=== Section Start ===

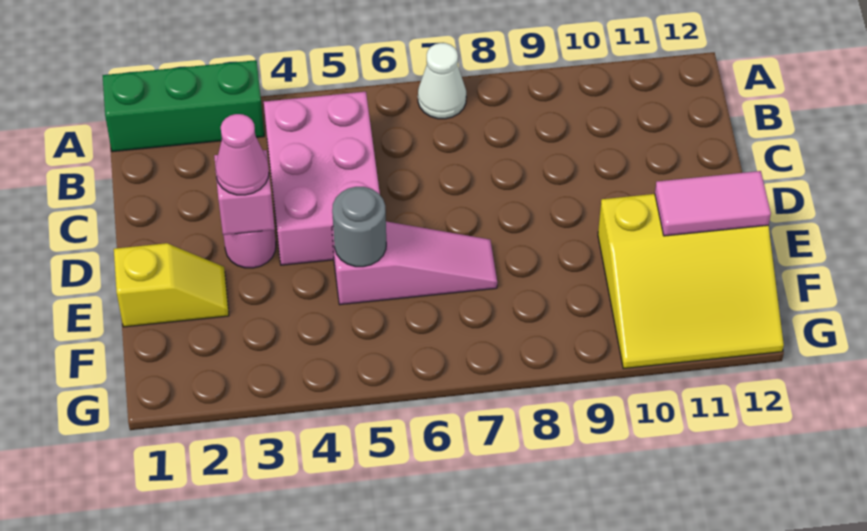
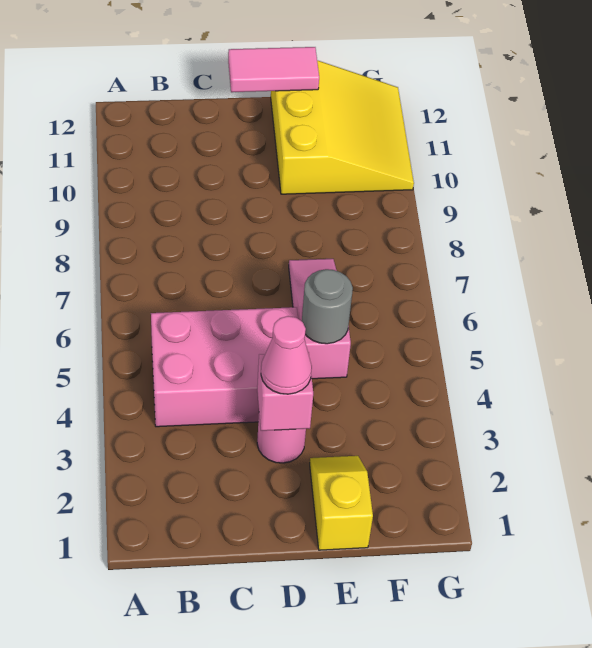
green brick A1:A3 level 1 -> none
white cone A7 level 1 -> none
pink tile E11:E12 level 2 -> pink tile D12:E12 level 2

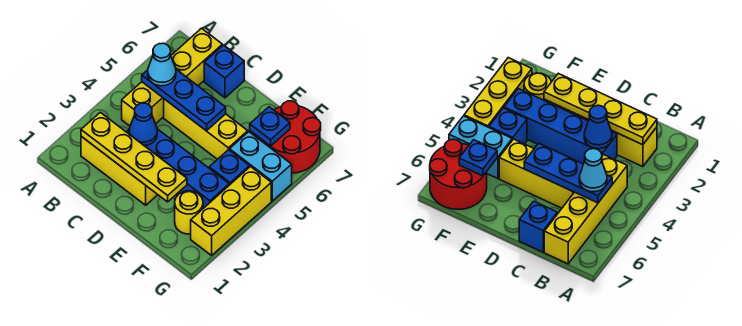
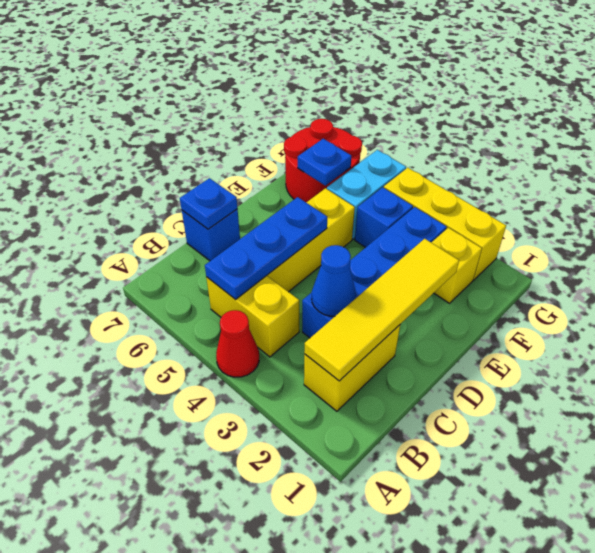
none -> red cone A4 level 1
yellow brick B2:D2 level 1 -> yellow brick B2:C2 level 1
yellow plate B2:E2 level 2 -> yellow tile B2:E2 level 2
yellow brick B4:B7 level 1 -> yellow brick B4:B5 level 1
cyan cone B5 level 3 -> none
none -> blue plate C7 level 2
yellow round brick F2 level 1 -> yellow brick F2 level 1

=== Section End ===

ACTIVITY ▸ Retype the lines of the material from the one containing "cyan cone B5 level 3 -> none" through the last line, exactly, and give no other lines.

EXERCISE RESPONSE ▸
cyan cone B5 level 3 -> none
none -> blue plate C7 level 2
yellow round brick F2 level 1 -> yellow brick F2 level 1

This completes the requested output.